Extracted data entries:
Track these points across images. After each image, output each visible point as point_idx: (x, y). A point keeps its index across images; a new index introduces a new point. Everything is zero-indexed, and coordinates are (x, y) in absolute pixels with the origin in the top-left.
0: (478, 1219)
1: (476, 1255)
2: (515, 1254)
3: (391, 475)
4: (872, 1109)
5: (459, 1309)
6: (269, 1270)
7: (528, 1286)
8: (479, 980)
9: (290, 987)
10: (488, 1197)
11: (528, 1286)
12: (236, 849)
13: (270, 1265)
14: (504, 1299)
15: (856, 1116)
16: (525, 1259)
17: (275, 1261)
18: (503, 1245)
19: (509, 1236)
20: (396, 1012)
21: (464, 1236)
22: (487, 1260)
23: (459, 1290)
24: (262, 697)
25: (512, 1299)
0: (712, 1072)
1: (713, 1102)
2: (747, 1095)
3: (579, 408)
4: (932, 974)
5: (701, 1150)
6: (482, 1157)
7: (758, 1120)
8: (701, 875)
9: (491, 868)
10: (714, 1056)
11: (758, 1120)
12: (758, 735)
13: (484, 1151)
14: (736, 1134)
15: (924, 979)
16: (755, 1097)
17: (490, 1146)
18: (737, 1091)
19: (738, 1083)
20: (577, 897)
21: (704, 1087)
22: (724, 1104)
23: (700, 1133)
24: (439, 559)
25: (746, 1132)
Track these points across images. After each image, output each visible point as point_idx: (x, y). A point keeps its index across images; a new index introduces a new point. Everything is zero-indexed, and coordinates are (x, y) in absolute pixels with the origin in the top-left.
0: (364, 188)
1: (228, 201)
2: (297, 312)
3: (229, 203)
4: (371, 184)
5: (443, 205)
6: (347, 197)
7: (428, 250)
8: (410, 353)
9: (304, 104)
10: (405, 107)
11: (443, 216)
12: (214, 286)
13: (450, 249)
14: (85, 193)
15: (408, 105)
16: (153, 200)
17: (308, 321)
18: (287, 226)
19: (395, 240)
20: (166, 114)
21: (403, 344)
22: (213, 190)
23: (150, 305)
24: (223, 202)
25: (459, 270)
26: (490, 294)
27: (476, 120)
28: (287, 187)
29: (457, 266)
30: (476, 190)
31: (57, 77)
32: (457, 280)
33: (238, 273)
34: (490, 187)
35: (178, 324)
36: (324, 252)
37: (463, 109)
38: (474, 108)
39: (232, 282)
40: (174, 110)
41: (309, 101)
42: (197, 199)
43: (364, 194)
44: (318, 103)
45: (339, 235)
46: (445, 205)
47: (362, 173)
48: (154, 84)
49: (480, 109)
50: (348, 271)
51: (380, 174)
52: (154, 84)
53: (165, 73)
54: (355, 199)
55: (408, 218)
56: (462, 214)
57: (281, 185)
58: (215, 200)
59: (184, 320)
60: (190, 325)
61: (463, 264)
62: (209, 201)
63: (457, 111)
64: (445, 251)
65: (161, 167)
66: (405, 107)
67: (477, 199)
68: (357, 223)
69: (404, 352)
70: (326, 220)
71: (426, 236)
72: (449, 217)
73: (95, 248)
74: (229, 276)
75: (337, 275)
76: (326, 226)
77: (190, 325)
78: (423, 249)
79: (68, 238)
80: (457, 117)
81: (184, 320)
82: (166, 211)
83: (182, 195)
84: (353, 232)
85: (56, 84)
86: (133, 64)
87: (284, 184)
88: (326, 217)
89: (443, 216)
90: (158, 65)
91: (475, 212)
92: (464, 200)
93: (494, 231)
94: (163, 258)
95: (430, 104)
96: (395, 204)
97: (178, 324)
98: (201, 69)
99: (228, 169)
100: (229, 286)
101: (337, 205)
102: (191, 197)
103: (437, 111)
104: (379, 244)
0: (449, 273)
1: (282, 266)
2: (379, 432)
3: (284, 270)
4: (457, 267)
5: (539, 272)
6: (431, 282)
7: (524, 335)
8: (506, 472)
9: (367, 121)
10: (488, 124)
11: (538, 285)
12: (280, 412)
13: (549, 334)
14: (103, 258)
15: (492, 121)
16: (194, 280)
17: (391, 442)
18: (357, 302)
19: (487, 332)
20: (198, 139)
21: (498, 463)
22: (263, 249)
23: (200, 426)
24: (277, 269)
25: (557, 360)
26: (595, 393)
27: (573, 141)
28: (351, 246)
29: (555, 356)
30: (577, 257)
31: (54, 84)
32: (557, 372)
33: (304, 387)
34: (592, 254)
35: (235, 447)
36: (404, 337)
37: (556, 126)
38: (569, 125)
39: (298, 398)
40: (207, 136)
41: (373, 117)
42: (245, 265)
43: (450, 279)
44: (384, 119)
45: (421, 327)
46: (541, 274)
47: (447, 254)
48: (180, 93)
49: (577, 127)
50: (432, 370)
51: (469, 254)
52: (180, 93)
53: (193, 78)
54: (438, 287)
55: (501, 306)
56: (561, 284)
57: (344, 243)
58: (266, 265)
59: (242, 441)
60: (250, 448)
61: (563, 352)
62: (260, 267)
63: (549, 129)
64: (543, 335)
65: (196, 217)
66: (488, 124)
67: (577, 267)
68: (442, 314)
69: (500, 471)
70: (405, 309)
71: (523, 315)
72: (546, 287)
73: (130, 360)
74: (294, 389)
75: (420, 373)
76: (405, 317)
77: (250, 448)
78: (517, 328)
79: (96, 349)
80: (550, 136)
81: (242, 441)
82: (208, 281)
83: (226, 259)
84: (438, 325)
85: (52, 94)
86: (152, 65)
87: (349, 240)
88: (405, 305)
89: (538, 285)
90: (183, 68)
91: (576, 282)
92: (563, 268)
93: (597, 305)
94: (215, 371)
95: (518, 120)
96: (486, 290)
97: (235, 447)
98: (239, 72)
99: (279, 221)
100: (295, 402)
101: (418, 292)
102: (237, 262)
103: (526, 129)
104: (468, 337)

THE REQUEST: Render every line of the rows above as a Markdown table with two columns, Number and Line. Number the lines in order and leave out any blank lines.

COMPLETE RESPONSE:
| Number | Line |
|---|---|
| 1 | Track these points across images. After each image, output each visible point as point_idx: (x, y). A point keeps its index across images; a new index introduces a new point. Everything is zero-indexed, and coordinates are (x, y) in absolute pixels with the origin in the top-left. |
| 2 | 0: (478, 1219) |
| 3 | 1: (476, 1255) |
| 4 | 2: (515, 1254) |
| 5 | 3: (391, 475) |
| 6 | 4: (872, 1109) |
| 7 | 5: (459, 1309) |
| 8 | 6: (269, 1270) |
| 9 | 7: (528, 1286) |
| 10 | 8: (479, 980) |
| 11 | 9: (290, 987) |
| 12 | 10: (488, 1197) |
| 13 | 11: (528, 1286) |
| 14 | 12: (236, 849) |
| 15 | 13: (270, 1265) |
| 16 | 14: (504, 1299) |
| 17 | 15: (856, 1116) |
| 18 | 16: (525, 1259) |
| 19 | 17: (275, 1261) |
| 20 | 18: (503, 1245) |
| 21 | 19: (509, 1236) |
| 22 | 20: (396, 1012) |
| 23 | 21: (464, 1236) |
| 24 | 22: (487, 1260) |
| 25 | 23: (459, 1290) |
| 26 | 24: (262, 697) |
| 27 | 25: (512, 1299) |
| 28 | 0: (712, 1072) |
| 29 | 1: (713, 1102) |
| 30 | 2: (747, 1095) |
| 31 | 3: (579, 408) |
| 32 | 4: (932, 974) |
| 33 | 5: (701, 1150) |
| 34 | 6: (482, 1157) |
| 35 | 7: (758, 1120) |
| 36 | 8: (701, 875) |
| 37 | 9: (491, 868) |
| 38 | 10: (714, 1056) |
| 39 | 11: (758, 1120) |
| 40 | 12: (758, 735) |
| 41 | 13: (484, 1151) |
| 42 | 14: (736, 1134) |
| 43 | 15: (924, 979) |
| 44 | 16: (755, 1097) |
| 45 | 17: (490, 1146) |
| 46 | 18: (737, 1091) |
| 47 | 19: (738, 1083) |
| 48 | 20: (577, 897) |
| 49 | 21: (704, 1087) |
| 50 | 22: (724, 1104) |
| 51 | 23: (700, 1133) |
| 52 | 24: (439, 559) |
| 53 | 25: (746, 1132) |
| 54 | Track these points across images. After each image, output each visible point as point_idx: (x, y). A point keeps its index across images; a new index introduces a new point. Everything is zero-indexed, and coordinates are (x, y) in absolute pixels with the origin in the top-left. |
| 55 | 0: (364, 188) |
| 56 | 1: (228, 201) |
| 57 | 2: (297, 312) |
| 58 | 3: (229, 203) |
| 59 | 4: (371, 184) |
| 60 | 5: (443, 205) |
| 61 | 6: (347, 197) |
| 62 | 7: (428, 250) |
| 63 | 8: (410, 353) |
| 64 | 9: (304, 104) |
| 65 | 10: (405, 107) |
| 66 | 11: (443, 216) |
| 67 | 12: (214, 286) |
| 68 | 13: (450, 249) |
| 69 | 14: (85, 193) |
| 70 | 15: (408, 105) |
| 71 | 16: (153, 200) |
| 72 | 17: (308, 321) |
| 73 | 18: (287, 226) |
| 74 | 19: (395, 240) |
| 75 | 20: (166, 114) |
| 76 | 21: (403, 344) |
| 77 | 22: (213, 190) |
| 78 | 23: (150, 305) |
| 79 | 24: (223, 202) |
| 80 | 25: (459, 270) |
| 81 | 26: (490, 294) |
| 82 | 27: (476, 120) |
| 83 | 28: (287, 187) |
| 84 | 29: (457, 266) |
| 85 | 30: (476, 190) |
| 86 | 31: (57, 77) |
| 87 | 32: (457, 280) |
| 88 | 33: (238, 273) |
| 89 | 34: (490, 187) |
| 90 | 35: (178, 324) |
| 91 | 36: (324, 252) |
| 92 | 37: (463, 109) |
| 93 | 38: (474, 108) |
| 94 | 39: (232, 282) |
| 95 | 40: (174, 110) |
| 96 | 41: (309, 101) |
| 97 | 42: (197, 199) |
| 98 | 43: (364, 194) |
| 99 | 44: (318, 103) |
| 100 | 45: (339, 235) |
| 101 | 46: (445, 205) |
| 102 | 47: (362, 173) |
| 103 | 48: (154, 84) |
| 104 | 49: (480, 109) |
| 105 | 50: (348, 271) |
| 106 | 51: (380, 174) |
| 107 | 52: (154, 84) |
| 108 | 53: (165, 73) |
| 109 | 54: (355, 199) |
| 110 | 55: (408, 218) |
| 111 | 56: (462, 214) |
| 112 | 57: (281, 185) |
| 113 | 58: (215, 200) |
| 114 | 59: (184, 320) |
| 115 | 60: (190, 325) |
| 116 | 61: (463, 264) |
| 117 | 62: (209, 201) |
| 118 | 63: (457, 111) |
| 119 | 64: (445, 251) |
| 120 | 65: (161, 167) |
| 121 | 66: (405, 107) |
| 122 | 67: (477, 199) |
| 123 | 68: (357, 223) |
| 124 | 69: (404, 352) |
| 125 | 70: (326, 220) |
| 126 | 71: (426, 236) |
| 127 | 72: (449, 217) |
| 128 | 73: (95, 248) |
| 129 | 74: (229, 276) |
| 130 | 75: (337, 275) |
| 131 | 76: (326, 226) |
| 132 | 77: (190, 325) |
| 133 | 78: (423, 249) |
| 134 | 79: (68, 238) |
| 135 | 80: (457, 117) |
| 136 | 81: (184, 320) |
| 137 | 82: (166, 211) |
| 138 | 83: (182, 195) |
| 139 | 84: (353, 232) |
| 140 | 85: (56, 84) |
| 141 | 86: (133, 64) |
| 142 | 87: (284, 184) |
| 143 | 88: (326, 217) |
| 144 | 89: (443, 216) |
| 145 | 90: (158, 65) |
| 146 | 91: (475, 212) |
| 147 | 92: (464, 200) |
| 148 | 93: (494, 231) |
| 149 | 94: (163, 258) |
| 150 | 95: (430, 104) |
| 151 | 96: (395, 204) |
| 152 | 97: (178, 324) |
| 153 | 98: (201, 69) |
| 154 | 99: (228, 169) |
| 155 | 100: (229, 286) |
| 156 | 101: (337, 205) |
| 157 | 102: (191, 197) |
| 158 | 103: (437, 111) |
| 159 | 104: (379, 244) |
| 160 | 0: (449, 273) |
| 161 | 1: (282, 266) |
| 162 | 2: (379, 432) |
| 163 | 3: (284, 270) |
| 164 | 4: (457, 267) |
| 165 | 5: (539, 272) |
| 166 | 6: (431, 282) |
| 167 | 7: (524, 335) |
| 168 | 8: (506, 472) |
| 169 | 9: (367, 121) |
| 170 | 10: (488, 124) |
| 171 | 11: (538, 285) |
| 172 | 12: (280, 412) |
| 173 | 13: (549, 334) |
| 174 | 14: (103, 258) |
| 175 | 15: (492, 121) |
| 176 | 16: (194, 280) |
| 177 | 17: (391, 442) |
| 178 | 18: (357, 302) |
| 179 | 19: (487, 332) |
| 180 | 20: (198, 139) |
| 181 | 21: (498, 463) |
| 182 | 22: (263, 249) |
| 183 | 23: (200, 426) |
| 184 | 24: (277, 269) |
| 185 | 25: (557, 360) |
| 186 | 26: (595, 393) |
| 187 | 27: (573, 141) |
| 188 | 28: (351, 246) |
| 189 | 29: (555, 356) |
| 190 | 30: (577, 257) |
| 191 | 31: (54, 84) |
| 192 | 32: (557, 372) |
| 193 | 33: (304, 387) |
| 194 | 34: (592, 254) |
| 195 | 35: (235, 447) |
| 196 | 36: (404, 337) |
| 197 | 37: (556, 126) |
| 198 | 38: (569, 125) |
| 199 | 39: (298, 398) |
| 200 | 40: (207, 136) |
| 201 | 41: (373, 117) |
| 202 | 42: (245, 265) |
| 203 | 43: (450, 279) |
| 204 | 44: (384, 119) |
| 205 | 45: (421, 327) |
| 206 | 46: (541, 274) |
| 207 | 47: (447, 254) |
| 208 | 48: (180, 93) |
| 209 | 49: (577, 127) |
| 210 | 50: (432, 370) |
| 211 | 51: (469, 254) |
| 212 | 52: (180, 93) |
| 213 | 53: (193, 78) |
| 214 | 54: (438, 287) |
| 215 | 55: (501, 306) |
| 216 | 56: (561, 284) |
| 217 | 57: (344, 243) |
| 218 | 58: (266, 265) |
| 219 | 59: (242, 441) |
| 220 | 60: (250, 448) |
| 221 | 61: (563, 352) |
| 222 | 62: (260, 267) |
| 223 | 63: (549, 129) |
| 224 | 64: (543, 335) |
| 225 | 65: (196, 217) |
| 226 | 66: (488, 124) |
| 227 | 67: (577, 267) |
| 228 | 68: (442, 314) |
| 229 | 69: (500, 471) |
| 230 | 70: (405, 309) |
| 231 | 71: (523, 315) |
| 232 | 72: (546, 287) |
| 233 | 73: (130, 360) |
| 234 | 74: (294, 389) |
| 235 | 75: (420, 373) |
| 236 | 76: (405, 317) |
| 237 | 77: (250, 448) |
| 238 | 78: (517, 328) |
| 239 | 79: (96, 349) |
| 240 | 80: (550, 136) |
| 241 | 81: (242, 441) |
| 242 | 82: (208, 281) |
| 243 | 83: (226, 259) |
| 244 | 84: (438, 325) |
| 245 | 85: (52, 94) |
| 246 | 86: (152, 65) |
| 247 | 87: (349, 240) |
| 248 | 88: (405, 305) |
| 249 | 89: (538, 285) |
| 250 | 90: (183, 68) |
| 251 | 91: (576, 282) |
| 252 | 92: (563, 268) |
| 253 | 93: (597, 305) |
| 254 | 94: (215, 371) |
| 255 | 95: (518, 120) |
| 256 | 96: (486, 290) |
| 257 | 97: (235, 447) |
| 258 | 98: (239, 72) |
| 259 | 99: (279, 221) |
| 260 | 100: (295, 402) |
| 261 | 101: (418, 292) |
| 262 | 102: (237, 262) |
| 263 | 103: (526, 129) |
| 264 | 104: (468, 337) |